TASK REQUIREMENTS: Keep the images out while you set down the data exactly.

EXERCISE DATA:
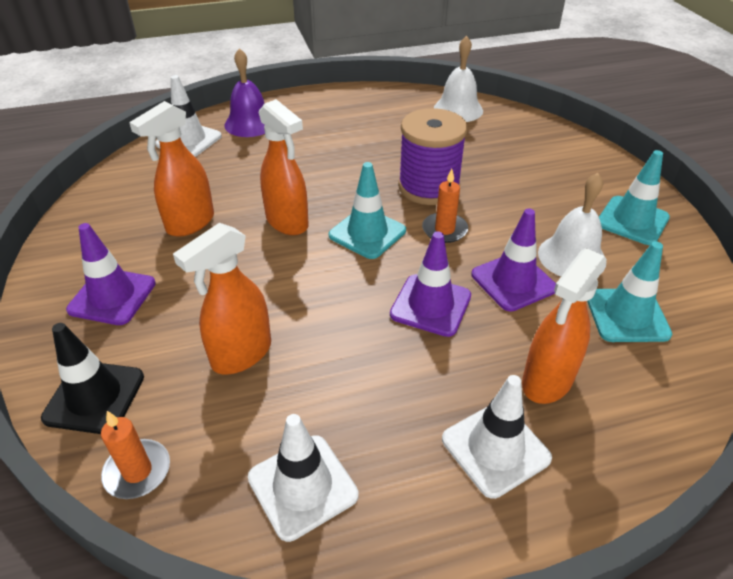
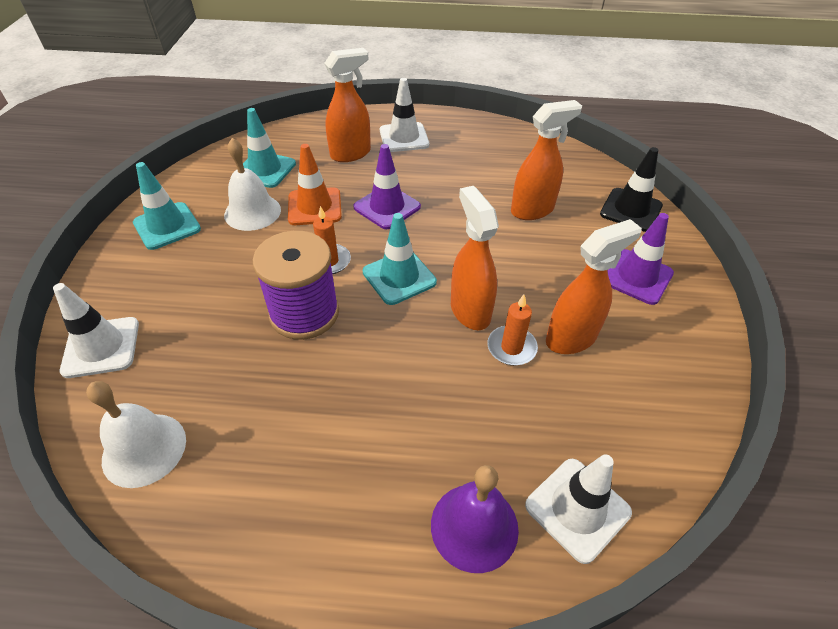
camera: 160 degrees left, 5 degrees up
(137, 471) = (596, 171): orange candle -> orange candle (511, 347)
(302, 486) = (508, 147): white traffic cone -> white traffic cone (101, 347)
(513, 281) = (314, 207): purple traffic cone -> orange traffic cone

WRITTEN ANSWER:
camera: 160 degrees left, 5 degrees up
(137, 471) = (596, 171): orange candle -> orange candle (511, 347)
(302, 486) = (508, 147): white traffic cone -> white traffic cone (101, 347)
(513, 281) = (314, 207): purple traffic cone -> orange traffic cone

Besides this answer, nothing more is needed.